[[ RECORDS FOR THE EXERCISE open ]]

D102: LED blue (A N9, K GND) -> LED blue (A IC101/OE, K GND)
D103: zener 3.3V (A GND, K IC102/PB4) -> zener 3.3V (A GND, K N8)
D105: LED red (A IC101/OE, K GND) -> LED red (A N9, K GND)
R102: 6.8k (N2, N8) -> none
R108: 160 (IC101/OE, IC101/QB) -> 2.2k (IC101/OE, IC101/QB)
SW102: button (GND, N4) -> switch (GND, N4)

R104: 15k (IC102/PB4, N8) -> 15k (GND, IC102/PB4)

[[ RECORDS FOR THE EXERCISE closed ]]
[[ RECORDS FOR THE EXERCISE open ]]

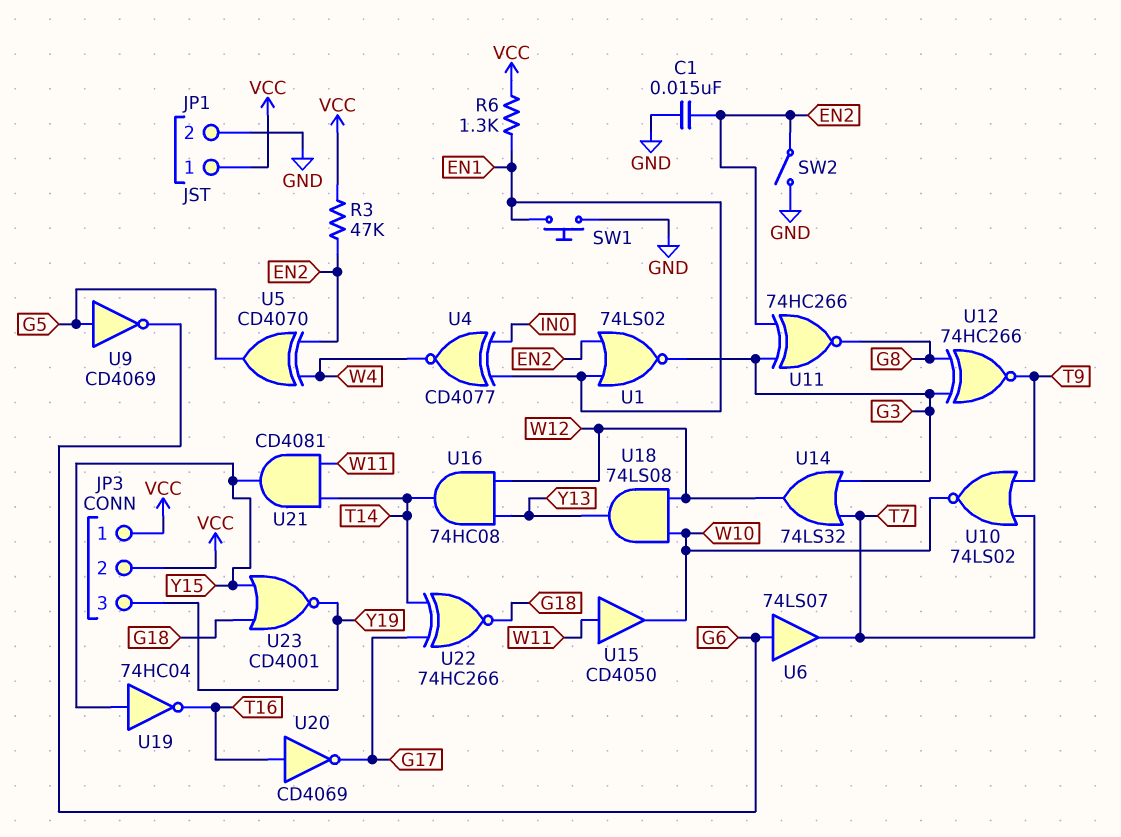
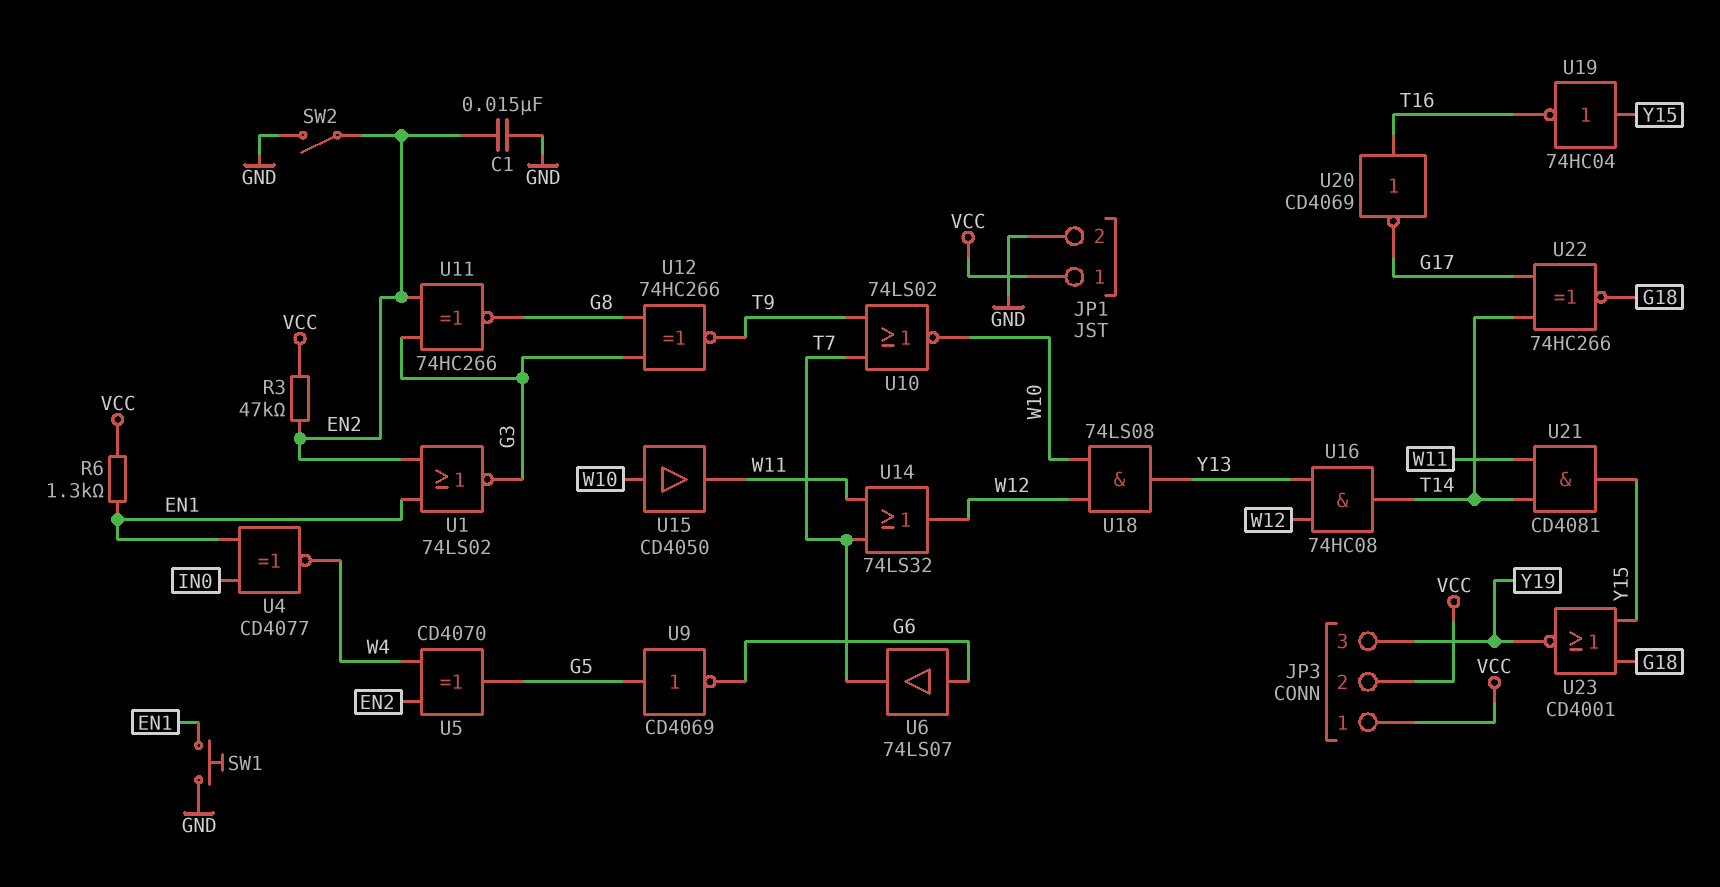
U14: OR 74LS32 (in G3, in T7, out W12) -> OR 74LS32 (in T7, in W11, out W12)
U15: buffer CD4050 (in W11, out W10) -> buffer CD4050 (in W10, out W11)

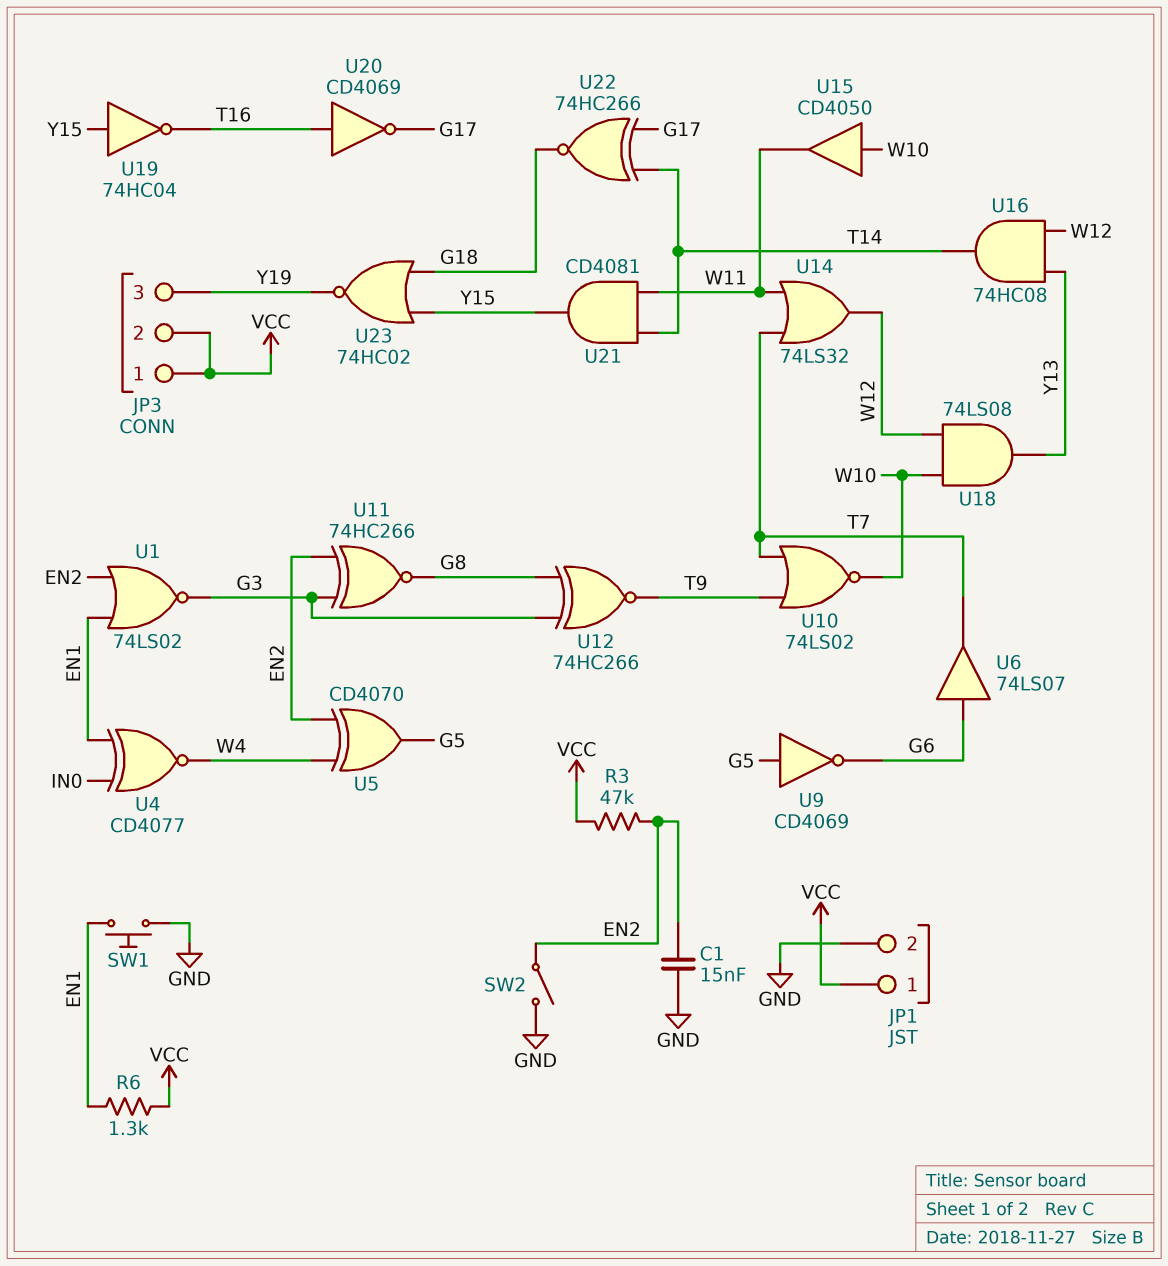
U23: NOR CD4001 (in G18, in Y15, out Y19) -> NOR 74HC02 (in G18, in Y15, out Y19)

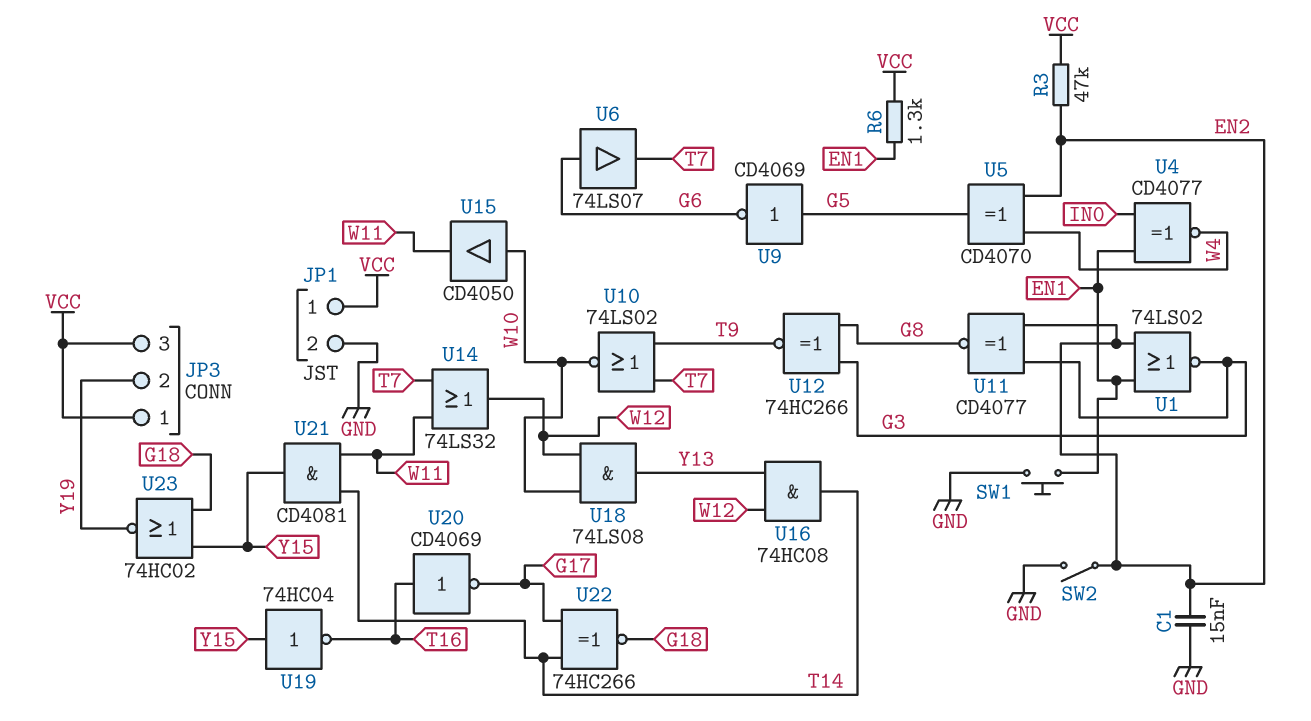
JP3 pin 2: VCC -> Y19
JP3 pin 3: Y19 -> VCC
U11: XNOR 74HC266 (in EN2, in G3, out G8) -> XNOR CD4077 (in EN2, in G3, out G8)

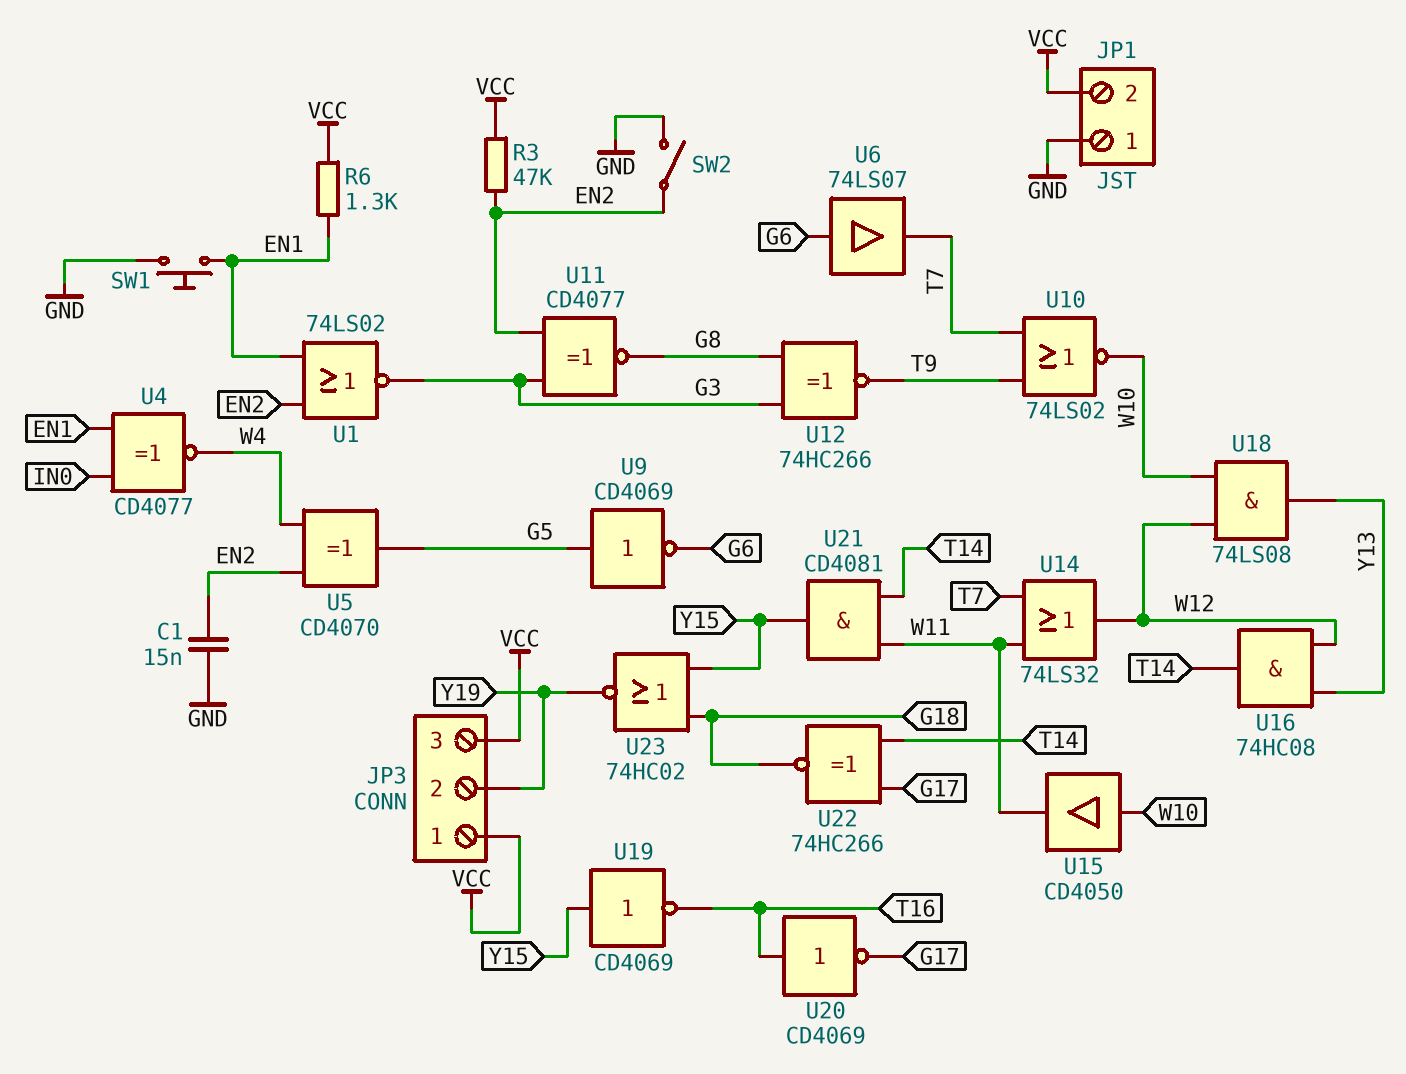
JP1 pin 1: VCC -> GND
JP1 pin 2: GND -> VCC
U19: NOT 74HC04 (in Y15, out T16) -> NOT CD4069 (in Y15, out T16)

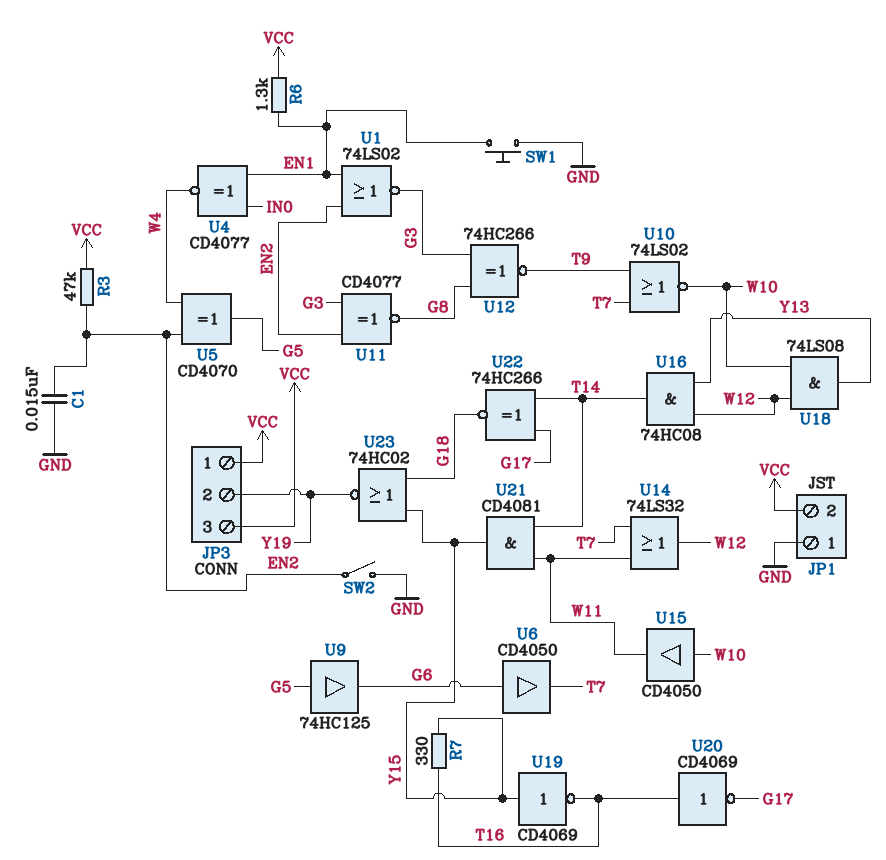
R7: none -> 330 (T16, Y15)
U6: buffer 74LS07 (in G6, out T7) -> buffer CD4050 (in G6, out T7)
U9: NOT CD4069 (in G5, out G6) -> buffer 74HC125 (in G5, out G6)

[[ RECORDS FOR THE EXERCISE closed ]]

> [EXERCISE REQUIREMENTS]
Look through the entries, and return every line that the word "buffer" appears in.

> [TASK ANSWER]
U15: buffer CD4050 (in W11, out W10) -> buffer CD4050 (in W10, out W11)
U6: buffer 74LS07 (in G6, out T7) -> buffer CD4050 (in G6, out T7)
U9: NOT CD4069 (in G5, out G6) -> buffer 74HC125 (in G5, out G6)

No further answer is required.